Assignment
The whole listing needs to be restated word for word.

Supplied records
++++
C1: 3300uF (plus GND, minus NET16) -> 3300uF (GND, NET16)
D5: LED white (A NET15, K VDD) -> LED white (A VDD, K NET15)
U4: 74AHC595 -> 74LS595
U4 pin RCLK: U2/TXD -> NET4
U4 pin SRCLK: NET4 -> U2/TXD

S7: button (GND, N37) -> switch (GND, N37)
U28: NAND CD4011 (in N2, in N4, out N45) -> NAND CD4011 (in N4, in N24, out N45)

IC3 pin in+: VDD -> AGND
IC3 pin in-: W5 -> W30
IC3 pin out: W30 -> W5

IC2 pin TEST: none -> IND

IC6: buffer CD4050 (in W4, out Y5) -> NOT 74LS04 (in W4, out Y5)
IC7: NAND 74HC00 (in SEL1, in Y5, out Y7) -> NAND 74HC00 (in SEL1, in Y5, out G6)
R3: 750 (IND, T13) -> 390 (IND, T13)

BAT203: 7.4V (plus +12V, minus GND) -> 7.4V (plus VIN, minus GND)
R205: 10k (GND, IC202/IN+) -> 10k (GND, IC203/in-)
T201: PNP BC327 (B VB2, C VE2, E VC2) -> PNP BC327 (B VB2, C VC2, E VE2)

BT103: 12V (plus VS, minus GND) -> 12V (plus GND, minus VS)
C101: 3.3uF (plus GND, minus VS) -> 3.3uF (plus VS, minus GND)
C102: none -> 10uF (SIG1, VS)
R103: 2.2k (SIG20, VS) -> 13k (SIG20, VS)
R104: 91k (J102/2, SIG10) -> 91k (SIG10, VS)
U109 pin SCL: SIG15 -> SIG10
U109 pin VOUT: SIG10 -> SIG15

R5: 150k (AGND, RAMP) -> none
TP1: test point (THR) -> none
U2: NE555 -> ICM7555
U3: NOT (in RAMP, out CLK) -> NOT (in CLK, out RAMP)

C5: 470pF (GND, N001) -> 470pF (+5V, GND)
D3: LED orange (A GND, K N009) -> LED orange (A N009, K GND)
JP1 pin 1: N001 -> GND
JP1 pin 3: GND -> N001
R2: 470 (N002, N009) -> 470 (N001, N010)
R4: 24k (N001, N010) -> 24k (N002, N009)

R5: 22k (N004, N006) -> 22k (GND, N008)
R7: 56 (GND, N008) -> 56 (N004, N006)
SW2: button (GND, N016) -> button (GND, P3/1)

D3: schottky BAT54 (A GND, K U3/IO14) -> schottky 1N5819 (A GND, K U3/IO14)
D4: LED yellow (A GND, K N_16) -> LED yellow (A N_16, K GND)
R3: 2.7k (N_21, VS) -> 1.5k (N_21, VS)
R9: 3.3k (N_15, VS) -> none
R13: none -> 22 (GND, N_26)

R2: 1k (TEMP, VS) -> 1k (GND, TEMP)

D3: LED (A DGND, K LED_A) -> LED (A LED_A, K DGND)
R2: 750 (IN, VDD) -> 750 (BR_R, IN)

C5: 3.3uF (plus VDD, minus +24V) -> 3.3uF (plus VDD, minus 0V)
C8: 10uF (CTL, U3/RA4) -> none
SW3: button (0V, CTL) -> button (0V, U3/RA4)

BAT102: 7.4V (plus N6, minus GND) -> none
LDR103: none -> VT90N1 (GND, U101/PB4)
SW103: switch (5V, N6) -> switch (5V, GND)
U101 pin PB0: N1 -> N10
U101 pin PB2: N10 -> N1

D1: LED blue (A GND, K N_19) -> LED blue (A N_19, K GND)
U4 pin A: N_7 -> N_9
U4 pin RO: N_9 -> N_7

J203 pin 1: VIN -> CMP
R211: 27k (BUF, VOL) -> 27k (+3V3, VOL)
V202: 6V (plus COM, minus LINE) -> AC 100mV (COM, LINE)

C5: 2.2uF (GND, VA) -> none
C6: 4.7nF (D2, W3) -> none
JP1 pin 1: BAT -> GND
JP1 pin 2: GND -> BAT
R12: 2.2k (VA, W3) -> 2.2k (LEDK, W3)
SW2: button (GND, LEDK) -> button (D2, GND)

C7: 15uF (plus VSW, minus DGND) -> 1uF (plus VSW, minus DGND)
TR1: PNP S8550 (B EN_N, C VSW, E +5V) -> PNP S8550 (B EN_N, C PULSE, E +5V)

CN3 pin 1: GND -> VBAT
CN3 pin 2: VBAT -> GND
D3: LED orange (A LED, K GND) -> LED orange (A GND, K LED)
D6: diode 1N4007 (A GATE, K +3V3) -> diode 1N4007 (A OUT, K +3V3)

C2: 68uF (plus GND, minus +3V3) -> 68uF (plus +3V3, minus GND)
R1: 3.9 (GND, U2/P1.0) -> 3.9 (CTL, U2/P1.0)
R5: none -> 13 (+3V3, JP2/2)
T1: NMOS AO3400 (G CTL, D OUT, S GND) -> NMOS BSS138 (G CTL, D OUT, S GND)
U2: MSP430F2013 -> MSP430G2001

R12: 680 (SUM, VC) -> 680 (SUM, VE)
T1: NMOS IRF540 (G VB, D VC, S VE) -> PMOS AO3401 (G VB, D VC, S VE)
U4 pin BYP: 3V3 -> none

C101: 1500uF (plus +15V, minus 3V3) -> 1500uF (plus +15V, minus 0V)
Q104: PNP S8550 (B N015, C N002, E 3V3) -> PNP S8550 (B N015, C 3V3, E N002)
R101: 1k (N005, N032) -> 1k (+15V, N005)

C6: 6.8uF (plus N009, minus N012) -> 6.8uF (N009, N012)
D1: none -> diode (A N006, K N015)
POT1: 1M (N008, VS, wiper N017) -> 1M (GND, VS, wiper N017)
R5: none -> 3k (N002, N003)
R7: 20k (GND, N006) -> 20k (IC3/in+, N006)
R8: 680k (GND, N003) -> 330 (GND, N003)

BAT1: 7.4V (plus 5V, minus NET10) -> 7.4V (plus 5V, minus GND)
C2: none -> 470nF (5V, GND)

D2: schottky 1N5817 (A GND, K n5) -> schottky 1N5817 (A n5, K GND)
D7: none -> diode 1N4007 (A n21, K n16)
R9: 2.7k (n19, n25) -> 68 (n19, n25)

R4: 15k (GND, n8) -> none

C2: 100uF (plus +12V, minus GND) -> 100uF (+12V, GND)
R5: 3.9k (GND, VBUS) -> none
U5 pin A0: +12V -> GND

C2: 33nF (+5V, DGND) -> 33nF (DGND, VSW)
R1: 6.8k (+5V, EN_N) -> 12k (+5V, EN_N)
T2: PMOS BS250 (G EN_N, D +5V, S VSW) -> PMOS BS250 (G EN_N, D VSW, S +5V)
++++
Task answer
C1: 3300uF (plus GND, minus NET16) -> 3300uF (GND, NET16)
D5: LED white (A NET15, K VDD) -> LED white (A VDD, K NET15)
U4: 74AHC595 -> 74LS595
U4 pin RCLK: U2/TXD -> NET4
U4 pin SRCLK: NET4 -> U2/TXD

S7: button (GND, N37) -> switch (GND, N37)
U28: NAND CD4011 (in N2, in N4, out N45) -> NAND CD4011 (in N4, in N24, out N45)

IC3 pin in+: VDD -> AGND
IC3 pin in-: W5 -> W30
IC3 pin out: W30 -> W5

IC2 pin TEST: none -> IND

IC6: buffer CD4050 (in W4, out Y5) -> NOT 74LS04 (in W4, out Y5)
IC7: NAND 74HC00 (in SEL1, in Y5, out Y7) -> NAND 74HC00 (in SEL1, in Y5, out G6)
R3: 750 (IND, T13) -> 390 (IND, T13)

BAT203: 7.4V (plus +12V, minus GND) -> 7.4V (plus VIN, minus GND)
R205: 10k (GND, IC202/IN+) -> 10k (GND, IC203/in-)
T201: PNP BC327 (B VB2, C VE2, E VC2) -> PNP BC327 (B VB2, C VC2, E VE2)

BT103: 12V (plus VS, minus GND) -> 12V (plus GND, minus VS)
C101: 3.3uF (plus GND, minus VS) -> 3.3uF (plus VS, minus GND)
C102: none -> 10uF (SIG1, VS)
R103: 2.2k (SIG20, VS) -> 13k (SIG20, VS)
R104: 91k (J102/2, SIG10) -> 91k (SIG10, VS)
U109 pin SCL: SIG15 -> SIG10
U109 pin VOUT: SIG10 -> SIG15

R5: 150k (AGND, RAMP) -> none
TP1: test point (THR) -> none
U2: NE555 -> ICM7555
U3: NOT (in RAMP, out CLK) -> NOT (in CLK, out RAMP)

C5: 470pF (GND, N001) -> 470pF (+5V, GND)
D3: LED orange (A GND, K N009) -> LED orange (A N009, K GND)
JP1 pin 1: N001 -> GND
JP1 pin 3: GND -> N001
R2: 470 (N002, N009) -> 470 (N001, N010)
R4: 24k (N001, N010) -> 24k (N002, N009)

R5: 22k (N004, N006) -> 22k (GND, N008)
R7: 56 (GND, N008) -> 56 (N004, N006)
SW2: button (GND, N016) -> button (GND, P3/1)

D3: schottky BAT54 (A GND, K U3/IO14) -> schottky 1N5819 (A GND, K U3/IO14)
D4: LED yellow (A GND, K N_16) -> LED yellow (A N_16, K GND)
R3: 2.7k (N_21, VS) -> 1.5k (N_21, VS)
R9: 3.3k (N_15, VS) -> none
R13: none -> 22 (GND, N_26)

R2: 1k (TEMP, VS) -> 1k (GND, TEMP)

D3: LED (A DGND, K LED_A) -> LED (A LED_A, K DGND)
R2: 750 (IN, VDD) -> 750 (BR_R, IN)

C5: 3.3uF (plus VDD, minus +24V) -> 3.3uF (plus VDD, minus 0V)
C8: 10uF (CTL, U3/RA4) -> none
SW3: button (0V, CTL) -> button (0V, U3/RA4)

BAT102: 7.4V (plus N6, minus GND) -> none
LDR103: none -> VT90N1 (GND, U101/PB4)
SW103: switch (5V, N6) -> switch (5V, GND)
U101 pin PB0: N1 -> N10
U101 pin PB2: N10 -> N1

D1: LED blue (A GND, K N_19) -> LED blue (A N_19, K GND)
U4 pin A: N_7 -> N_9
U4 pin RO: N_9 -> N_7

J203 pin 1: VIN -> CMP
R211: 27k (BUF, VOL) -> 27k (+3V3, VOL)
V202: 6V (plus COM, minus LINE) -> AC 100mV (COM, LINE)

C5: 2.2uF (GND, VA) -> none
C6: 4.7nF (D2, W3) -> none
JP1 pin 1: BAT -> GND
JP1 pin 2: GND -> BAT
R12: 2.2k (VA, W3) -> 2.2k (LEDK, W3)
SW2: button (GND, LEDK) -> button (D2, GND)

C7: 15uF (plus VSW, minus DGND) -> 1uF (plus VSW, minus DGND)
TR1: PNP S8550 (B EN_N, C VSW, E +5V) -> PNP S8550 (B EN_N, C PULSE, E +5V)

CN3 pin 1: GND -> VBAT
CN3 pin 2: VBAT -> GND
D3: LED orange (A LED, K GND) -> LED orange (A GND, K LED)
D6: diode 1N4007 (A GATE, K +3V3) -> diode 1N4007 (A OUT, K +3V3)

C2: 68uF (plus GND, minus +3V3) -> 68uF (plus +3V3, minus GND)
R1: 3.9 (GND, U2/P1.0) -> 3.9 (CTL, U2/P1.0)
R5: none -> 13 (+3V3, JP2/2)
T1: NMOS AO3400 (G CTL, D OUT, S GND) -> NMOS BSS138 (G CTL, D OUT, S GND)
U2: MSP430F2013 -> MSP430G2001

R12: 680 (SUM, VC) -> 680 (SUM, VE)
T1: NMOS IRF540 (G VB, D VC, S VE) -> PMOS AO3401 (G VB, D VC, S VE)
U4 pin BYP: 3V3 -> none

C101: 1500uF (plus +15V, minus 3V3) -> 1500uF (plus +15V, minus 0V)
Q104: PNP S8550 (B N015, C N002, E 3V3) -> PNP S8550 (B N015, C 3V3, E N002)
R101: 1k (N005, N032) -> 1k (+15V, N005)

C6: 6.8uF (plus N009, minus N012) -> 6.8uF (N009, N012)
D1: none -> diode (A N006, K N015)
POT1: 1M (N008, VS, wiper N017) -> 1M (GND, VS, wiper N017)
R5: none -> 3k (N002, N003)
R7: 20k (GND, N006) -> 20k (IC3/in+, N006)
R8: 680k (GND, N003) -> 330 (GND, N003)

BAT1: 7.4V (plus 5V, minus NET10) -> 7.4V (plus 5V, minus GND)
C2: none -> 470nF (5V, GND)

D2: schottky 1N5817 (A GND, K n5) -> schottky 1N5817 (A n5, K GND)
D7: none -> diode 1N4007 (A n21, K n16)
R9: 2.7k (n19, n25) -> 68 (n19, n25)

R4: 15k (GND, n8) -> none

C2: 100uF (plus +12V, minus GND) -> 100uF (+12V, GND)
R5: 3.9k (GND, VBUS) -> none
U5 pin A0: +12V -> GND

C2: 33nF (+5V, DGND) -> 33nF (DGND, VSW)
R1: 6.8k (+5V, EN_N) -> 12k (+5V, EN_N)
T2: PMOS BS250 (G EN_N, D +5V, S VSW) -> PMOS BS250 (G EN_N, D VSW, S +5V)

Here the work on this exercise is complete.